Exercise requirements: Within the records, find every line that includes the word "brown" and copy it.

[Saved entries]
********
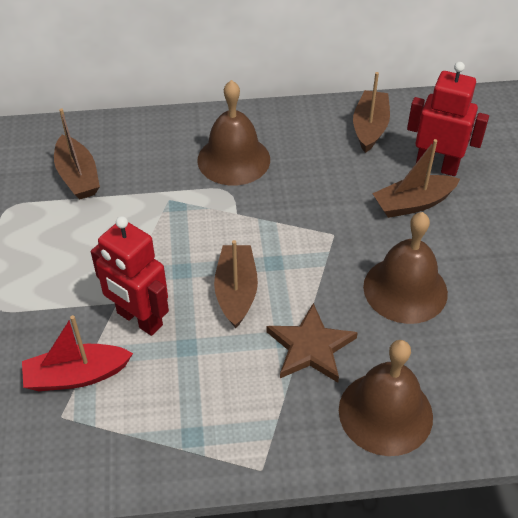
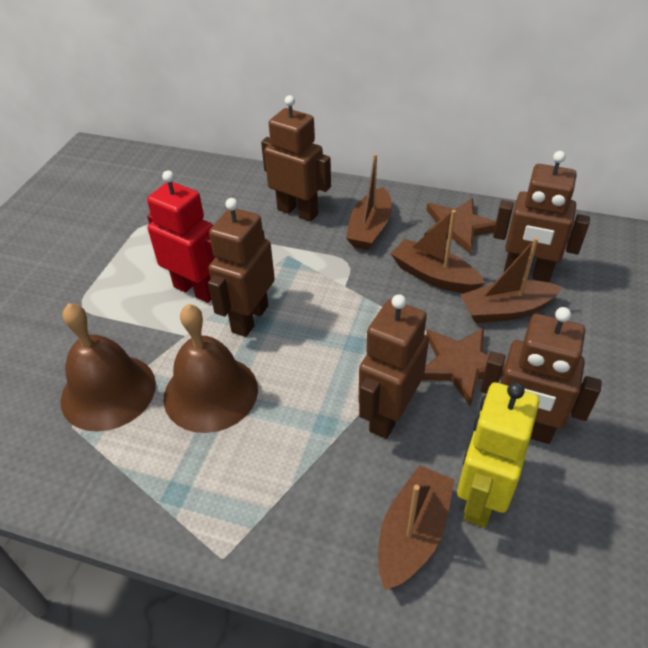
brown bell: 3 -> 2
brown robot: 0 -> 5
brown star: 1 -> 2
red boat: 1 -> 0
red robot: 2 -> 1
yellow robot: 0 -> 1

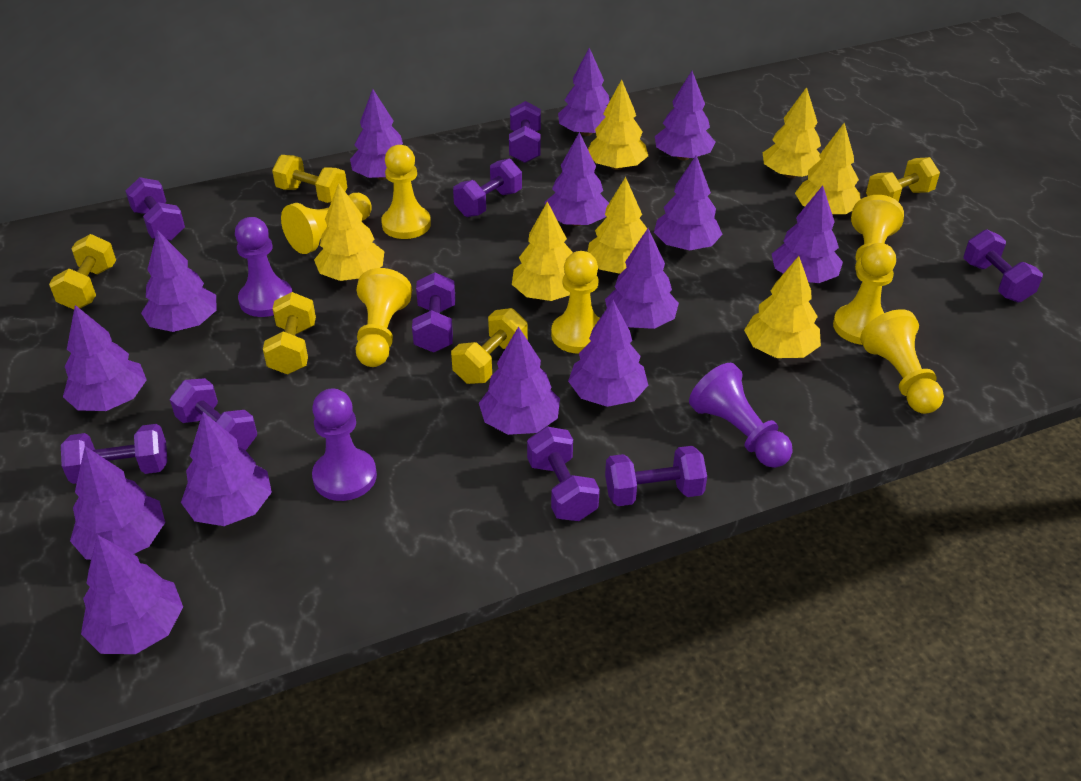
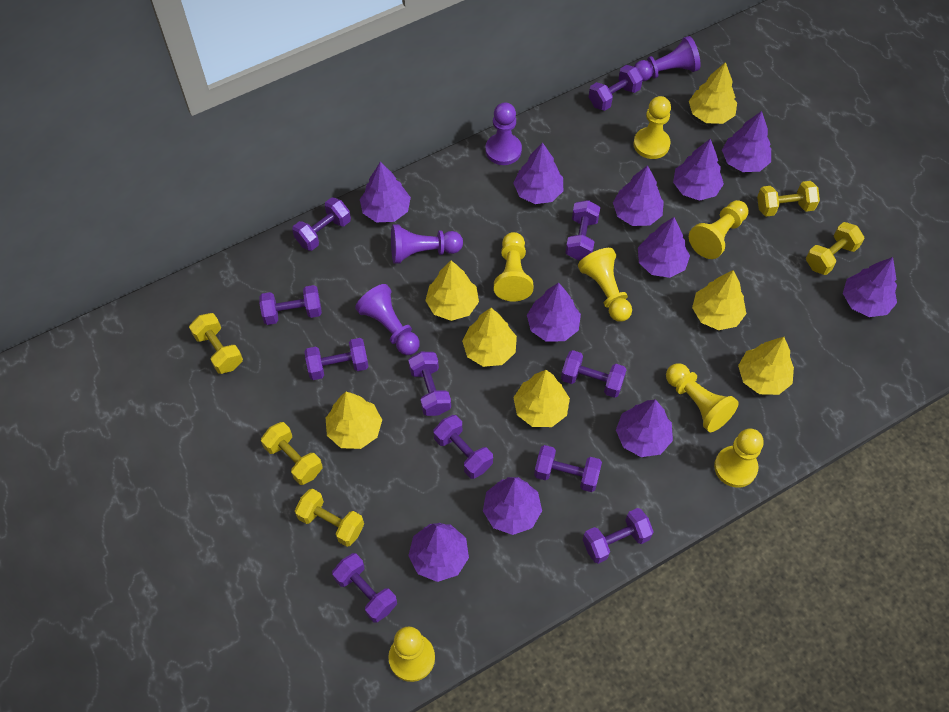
purple dumbbell: 9 -> 11
purple pawn: 3 -> 4
purple tree: 14 -> 11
********
The completed task:
brown bell: 3 -> 2
brown robot: 0 -> 5
brown star: 1 -> 2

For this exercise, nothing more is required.